_RECORDED DATA_
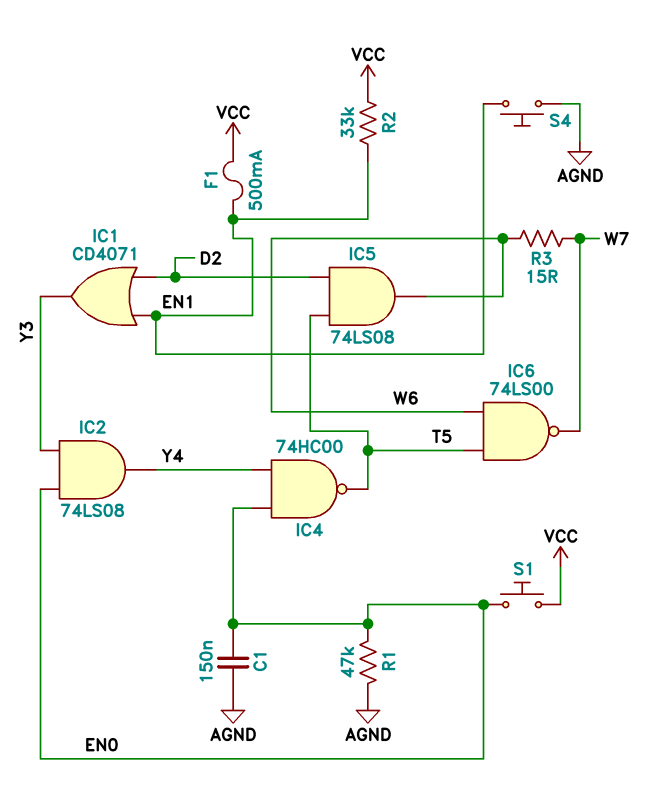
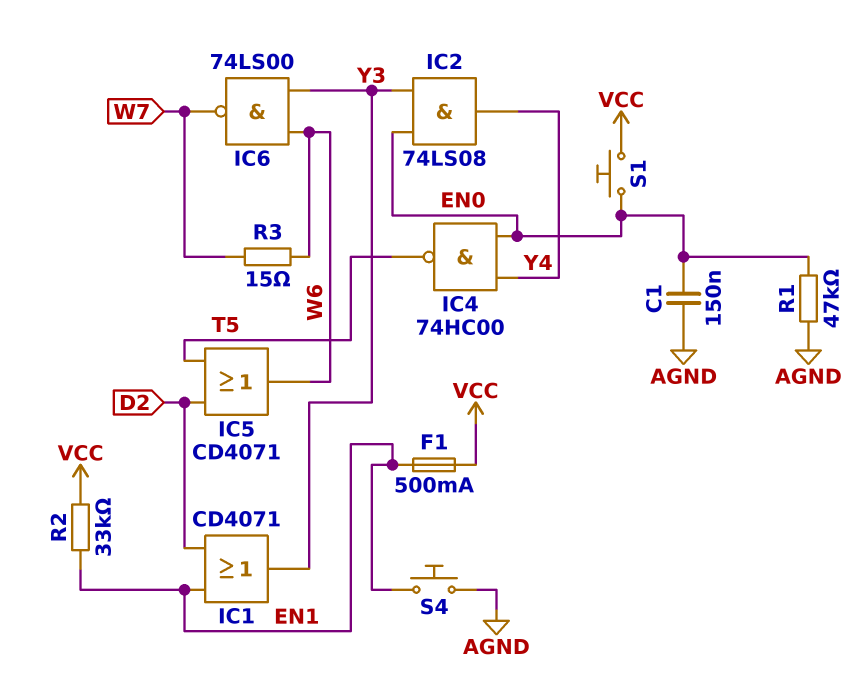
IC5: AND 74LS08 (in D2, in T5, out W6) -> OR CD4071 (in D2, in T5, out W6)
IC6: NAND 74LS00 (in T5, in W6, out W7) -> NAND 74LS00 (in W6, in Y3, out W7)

==

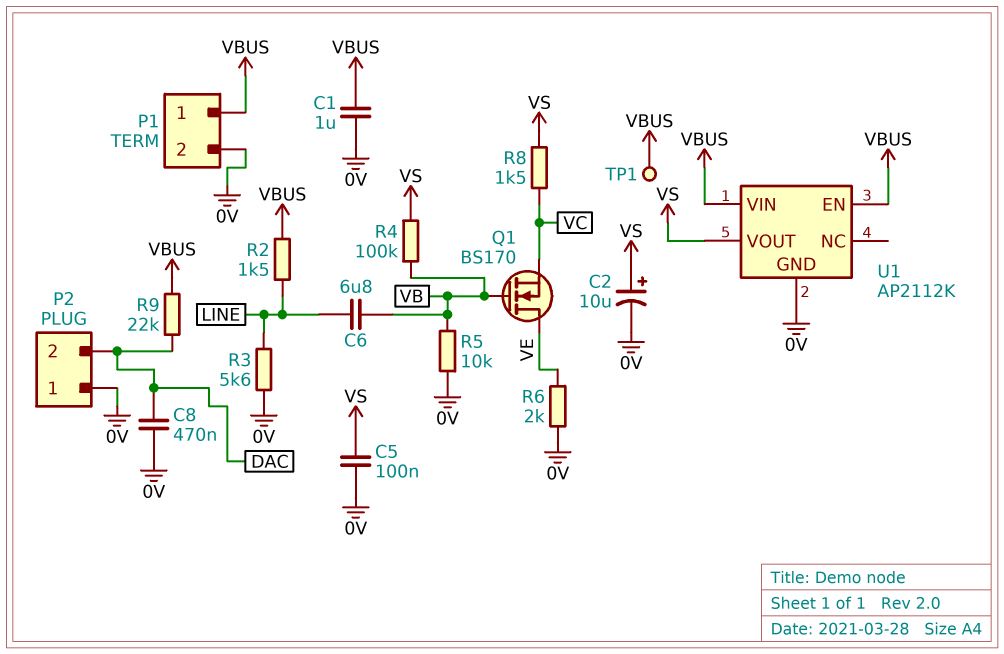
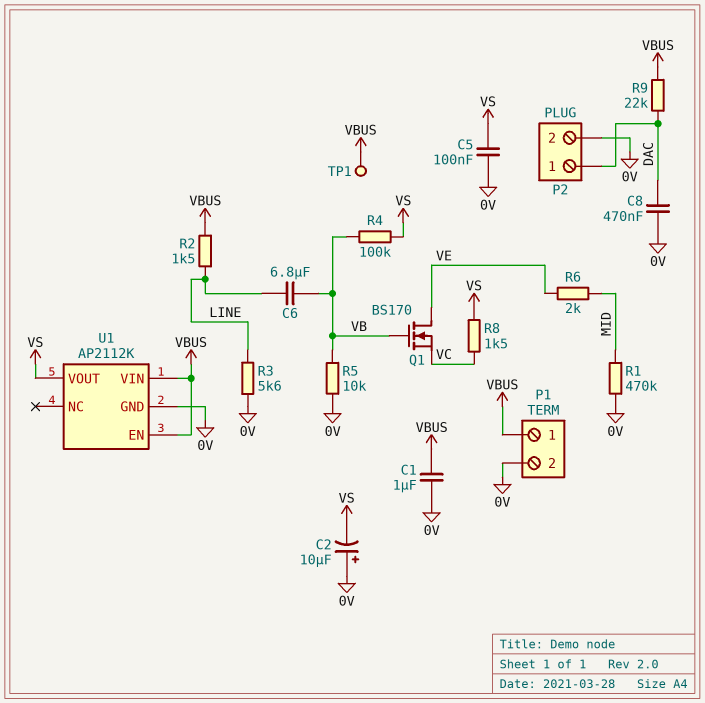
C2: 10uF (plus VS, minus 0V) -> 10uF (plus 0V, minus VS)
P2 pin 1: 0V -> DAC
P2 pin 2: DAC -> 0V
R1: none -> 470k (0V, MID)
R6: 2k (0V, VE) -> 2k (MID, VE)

_WHAT TO WORK ON_
The response must hold only the lines above from the line with "IC5: AND 74LS08" through the line with "IC6: NAND 74LS00", each copied exactly, both ends kept.

_ANSWER FOR THIS EXERCISE_
IC5: AND 74LS08 (in D2, in T5, out W6) -> OR CD4071 (in D2, in T5, out W6)
IC6: NAND 74LS00 (in T5, in W6, out W7) -> NAND 74LS00 (in W6, in Y3, out W7)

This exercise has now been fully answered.